TASK:
With the records in front of you, set every one of them down exactly.
[Opening PROVIDED DATA section]
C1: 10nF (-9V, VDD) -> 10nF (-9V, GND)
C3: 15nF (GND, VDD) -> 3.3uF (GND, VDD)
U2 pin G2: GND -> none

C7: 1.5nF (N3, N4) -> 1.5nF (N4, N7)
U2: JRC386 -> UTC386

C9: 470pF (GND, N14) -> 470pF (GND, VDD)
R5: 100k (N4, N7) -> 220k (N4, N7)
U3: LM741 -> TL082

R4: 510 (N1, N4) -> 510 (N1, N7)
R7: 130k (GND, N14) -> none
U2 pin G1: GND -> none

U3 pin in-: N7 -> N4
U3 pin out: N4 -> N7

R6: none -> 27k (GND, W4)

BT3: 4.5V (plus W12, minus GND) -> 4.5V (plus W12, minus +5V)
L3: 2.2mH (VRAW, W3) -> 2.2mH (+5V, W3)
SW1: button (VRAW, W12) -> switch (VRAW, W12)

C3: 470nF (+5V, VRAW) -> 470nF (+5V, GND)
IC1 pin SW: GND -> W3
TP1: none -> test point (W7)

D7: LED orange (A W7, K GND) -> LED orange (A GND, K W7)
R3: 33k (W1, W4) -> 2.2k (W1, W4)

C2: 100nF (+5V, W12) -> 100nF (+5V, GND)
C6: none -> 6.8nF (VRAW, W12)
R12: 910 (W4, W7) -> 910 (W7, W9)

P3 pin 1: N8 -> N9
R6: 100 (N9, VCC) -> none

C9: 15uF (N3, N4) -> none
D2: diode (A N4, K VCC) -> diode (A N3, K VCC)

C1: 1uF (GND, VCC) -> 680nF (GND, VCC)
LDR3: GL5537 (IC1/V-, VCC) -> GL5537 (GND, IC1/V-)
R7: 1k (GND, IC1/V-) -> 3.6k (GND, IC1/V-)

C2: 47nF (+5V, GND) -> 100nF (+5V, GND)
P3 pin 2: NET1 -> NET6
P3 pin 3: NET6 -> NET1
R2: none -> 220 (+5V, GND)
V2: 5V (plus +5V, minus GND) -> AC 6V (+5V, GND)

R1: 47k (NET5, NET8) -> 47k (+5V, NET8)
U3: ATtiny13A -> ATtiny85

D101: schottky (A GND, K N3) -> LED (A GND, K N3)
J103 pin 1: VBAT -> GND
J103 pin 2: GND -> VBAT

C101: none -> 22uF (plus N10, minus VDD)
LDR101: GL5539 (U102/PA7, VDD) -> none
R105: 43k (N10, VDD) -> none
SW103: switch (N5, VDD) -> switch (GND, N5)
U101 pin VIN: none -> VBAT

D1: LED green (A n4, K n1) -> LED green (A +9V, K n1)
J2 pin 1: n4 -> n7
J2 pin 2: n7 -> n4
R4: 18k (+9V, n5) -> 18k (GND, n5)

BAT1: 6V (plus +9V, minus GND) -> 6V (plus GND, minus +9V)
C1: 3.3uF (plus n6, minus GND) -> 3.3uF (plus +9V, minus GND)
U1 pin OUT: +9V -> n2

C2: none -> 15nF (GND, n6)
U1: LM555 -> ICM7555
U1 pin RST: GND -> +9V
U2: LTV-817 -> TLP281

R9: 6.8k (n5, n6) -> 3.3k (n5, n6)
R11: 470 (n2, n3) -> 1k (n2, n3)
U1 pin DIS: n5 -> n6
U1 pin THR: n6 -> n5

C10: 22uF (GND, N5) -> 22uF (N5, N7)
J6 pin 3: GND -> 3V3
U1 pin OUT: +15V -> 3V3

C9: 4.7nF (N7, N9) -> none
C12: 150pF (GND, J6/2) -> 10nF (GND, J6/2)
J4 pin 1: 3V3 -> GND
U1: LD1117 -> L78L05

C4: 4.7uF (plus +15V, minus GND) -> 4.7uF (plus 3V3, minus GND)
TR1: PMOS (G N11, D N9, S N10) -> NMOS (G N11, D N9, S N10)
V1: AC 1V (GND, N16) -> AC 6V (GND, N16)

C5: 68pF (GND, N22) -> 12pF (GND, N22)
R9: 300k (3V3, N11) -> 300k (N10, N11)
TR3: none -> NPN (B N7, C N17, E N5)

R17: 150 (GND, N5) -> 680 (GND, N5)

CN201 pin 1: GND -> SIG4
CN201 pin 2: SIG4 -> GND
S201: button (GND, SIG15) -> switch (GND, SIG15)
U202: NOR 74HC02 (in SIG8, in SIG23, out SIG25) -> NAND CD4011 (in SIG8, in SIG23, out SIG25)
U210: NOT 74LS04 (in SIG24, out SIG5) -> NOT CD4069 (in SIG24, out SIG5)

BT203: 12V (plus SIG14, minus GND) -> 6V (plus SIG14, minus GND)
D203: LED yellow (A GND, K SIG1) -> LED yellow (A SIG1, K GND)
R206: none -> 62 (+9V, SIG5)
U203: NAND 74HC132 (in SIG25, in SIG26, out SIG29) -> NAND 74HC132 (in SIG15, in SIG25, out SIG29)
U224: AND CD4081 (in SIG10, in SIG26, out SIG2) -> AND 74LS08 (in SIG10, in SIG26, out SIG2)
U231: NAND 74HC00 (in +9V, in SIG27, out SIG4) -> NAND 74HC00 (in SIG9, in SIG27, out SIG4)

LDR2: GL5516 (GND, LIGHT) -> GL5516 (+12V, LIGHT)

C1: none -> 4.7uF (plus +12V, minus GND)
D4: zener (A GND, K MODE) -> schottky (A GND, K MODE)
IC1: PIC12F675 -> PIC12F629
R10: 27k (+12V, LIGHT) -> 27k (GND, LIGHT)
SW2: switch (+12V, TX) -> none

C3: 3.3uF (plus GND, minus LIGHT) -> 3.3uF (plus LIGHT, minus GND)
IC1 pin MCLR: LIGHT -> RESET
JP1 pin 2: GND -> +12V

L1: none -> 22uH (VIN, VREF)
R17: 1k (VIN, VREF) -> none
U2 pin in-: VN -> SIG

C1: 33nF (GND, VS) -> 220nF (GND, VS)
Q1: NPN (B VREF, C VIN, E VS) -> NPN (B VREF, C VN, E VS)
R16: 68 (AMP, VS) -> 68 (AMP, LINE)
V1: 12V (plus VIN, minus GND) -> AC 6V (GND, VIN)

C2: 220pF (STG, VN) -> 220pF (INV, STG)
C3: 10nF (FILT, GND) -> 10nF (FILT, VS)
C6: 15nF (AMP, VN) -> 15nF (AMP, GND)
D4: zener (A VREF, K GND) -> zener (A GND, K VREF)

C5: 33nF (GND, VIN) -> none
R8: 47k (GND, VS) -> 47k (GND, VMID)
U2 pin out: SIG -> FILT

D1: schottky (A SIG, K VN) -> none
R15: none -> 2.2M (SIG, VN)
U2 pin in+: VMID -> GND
[Closing PROVIDED DATA section]
RESULT:
C1: 10nF (-9V, VDD) -> 10nF (-9V, GND)
C3: 15nF (GND, VDD) -> 3.3uF (GND, VDD)
U2 pin G2: GND -> none

C7: 1.5nF (N3, N4) -> 1.5nF (N4, N7)
U2: JRC386 -> UTC386

C9: 470pF (GND, N14) -> 470pF (GND, VDD)
R5: 100k (N4, N7) -> 220k (N4, N7)
U3: LM741 -> TL082

R4: 510 (N1, N4) -> 510 (N1, N7)
R7: 130k (GND, N14) -> none
U2 pin G1: GND -> none

U3 pin in-: N7 -> N4
U3 pin out: N4 -> N7

R6: none -> 27k (GND, W4)

BT3: 4.5V (plus W12, minus GND) -> 4.5V (plus W12, minus +5V)
L3: 2.2mH (VRAW, W3) -> 2.2mH (+5V, W3)
SW1: button (VRAW, W12) -> switch (VRAW, W12)

C3: 470nF (+5V, VRAW) -> 470nF (+5V, GND)
IC1 pin SW: GND -> W3
TP1: none -> test point (W7)

D7: LED orange (A W7, K GND) -> LED orange (A GND, K W7)
R3: 33k (W1, W4) -> 2.2k (W1, W4)

C2: 100nF (+5V, W12) -> 100nF (+5V, GND)
C6: none -> 6.8nF (VRAW, W12)
R12: 910 (W4, W7) -> 910 (W7, W9)

P3 pin 1: N8 -> N9
R6: 100 (N9, VCC) -> none

C9: 15uF (N3, N4) -> none
D2: diode (A N4, K VCC) -> diode (A N3, K VCC)

C1: 1uF (GND, VCC) -> 680nF (GND, VCC)
LDR3: GL5537 (IC1/V-, VCC) -> GL5537 (GND, IC1/V-)
R7: 1k (GND, IC1/V-) -> 3.6k (GND, IC1/V-)

C2: 47nF (+5V, GND) -> 100nF (+5V, GND)
P3 pin 2: NET1 -> NET6
P3 pin 3: NET6 -> NET1
R2: none -> 220 (+5V, GND)
V2: 5V (plus +5V, minus GND) -> AC 6V (+5V, GND)

R1: 47k (NET5, NET8) -> 47k (+5V, NET8)
U3: ATtiny13A -> ATtiny85

D101: schottky (A GND, K N3) -> LED (A GND, K N3)
J103 pin 1: VBAT -> GND
J103 pin 2: GND -> VBAT

C101: none -> 22uF (plus N10, minus VDD)
LDR101: GL5539 (U102/PA7, VDD) -> none
R105: 43k (N10, VDD) -> none
SW103: switch (N5, VDD) -> switch (GND, N5)
U101 pin VIN: none -> VBAT

D1: LED green (A n4, K n1) -> LED green (A +9V, K n1)
J2 pin 1: n4 -> n7
J2 pin 2: n7 -> n4
R4: 18k (+9V, n5) -> 18k (GND, n5)

BAT1: 6V (plus +9V, minus GND) -> 6V (plus GND, minus +9V)
C1: 3.3uF (plus n6, minus GND) -> 3.3uF (plus +9V, minus GND)
U1 pin OUT: +9V -> n2

C2: none -> 15nF (GND, n6)
U1: LM555 -> ICM7555
U1 pin RST: GND -> +9V
U2: LTV-817 -> TLP281

R9: 6.8k (n5, n6) -> 3.3k (n5, n6)
R11: 470 (n2, n3) -> 1k (n2, n3)
U1 pin DIS: n5 -> n6
U1 pin THR: n6 -> n5

C10: 22uF (GND, N5) -> 22uF (N5, N7)
J6 pin 3: GND -> 3V3
U1 pin OUT: +15V -> 3V3

C9: 4.7nF (N7, N9) -> none
C12: 150pF (GND, J6/2) -> 10nF (GND, J6/2)
J4 pin 1: 3V3 -> GND
U1: LD1117 -> L78L05

C4: 4.7uF (plus +15V, minus GND) -> 4.7uF (plus 3V3, minus GND)
TR1: PMOS (G N11, D N9, S N10) -> NMOS (G N11, D N9, S N10)
V1: AC 1V (GND, N16) -> AC 6V (GND, N16)

C5: 68pF (GND, N22) -> 12pF (GND, N22)
R9: 300k (3V3, N11) -> 300k (N10, N11)
TR3: none -> NPN (B N7, C N17, E N5)

R17: 150 (GND, N5) -> 680 (GND, N5)

CN201 pin 1: GND -> SIG4
CN201 pin 2: SIG4 -> GND
S201: button (GND, SIG15) -> switch (GND, SIG15)
U202: NOR 74HC02 (in SIG8, in SIG23, out SIG25) -> NAND CD4011 (in SIG8, in SIG23, out SIG25)
U210: NOT 74LS04 (in SIG24, out SIG5) -> NOT CD4069 (in SIG24, out SIG5)

BT203: 12V (plus SIG14, minus GND) -> 6V (plus SIG14, minus GND)
D203: LED yellow (A GND, K SIG1) -> LED yellow (A SIG1, K GND)
R206: none -> 62 (+9V, SIG5)
U203: NAND 74HC132 (in SIG25, in SIG26, out SIG29) -> NAND 74HC132 (in SIG15, in SIG25, out SIG29)
U224: AND CD4081 (in SIG10, in SIG26, out SIG2) -> AND 74LS08 (in SIG10, in SIG26, out SIG2)
U231: NAND 74HC00 (in +9V, in SIG27, out SIG4) -> NAND 74HC00 (in SIG9, in SIG27, out SIG4)

LDR2: GL5516 (GND, LIGHT) -> GL5516 (+12V, LIGHT)

C1: none -> 4.7uF (plus +12V, minus GND)
D4: zener (A GND, K MODE) -> schottky (A GND, K MODE)
IC1: PIC12F675 -> PIC12F629
R10: 27k (+12V, LIGHT) -> 27k (GND, LIGHT)
SW2: switch (+12V, TX) -> none

C3: 3.3uF (plus GND, minus LIGHT) -> 3.3uF (plus LIGHT, minus GND)
IC1 pin MCLR: LIGHT -> RESET
JP1 pin 2: GND -> +12V

L1: none -> 22uH (VIN, VREF)
R17: 1k (VIN, VREF) -> none
U2 pin in-: VN -> SIG

C1: 33nF (GND, VS) -> 220nF (GND, VS)
Q1: NPN (B VREF, C VIN, E VS) -> NPN (B VREF, C VN, E VS)
R16: 68 (AMP, VS) -> 68 (AMP, LINE)
V1: 12V (plus VIN, minus GND) -> AC 6V (GND, VIN)

C2: 220pF (STG, VN) -> 220pF (INV, STG)
C3: 10nF (FILT, GND) -> 10nF (FILT, VS)
C6: 15nF (AMP, VN) -> 15nF (AMP, GND)
D4: zener (A VREF, K GND) -> zener (A GND, K VREF)

C5: 33nF (GND, VIN) -> none
R8: 47k (GND, VS) -> 47k (GND, VMID)
U2 pin out: SIG -> FILT

D1: schottky (A SIG, K VN) -> none
R15: none -> 2.2M (SIG, VN)
U2 pin in+: VMID -> GND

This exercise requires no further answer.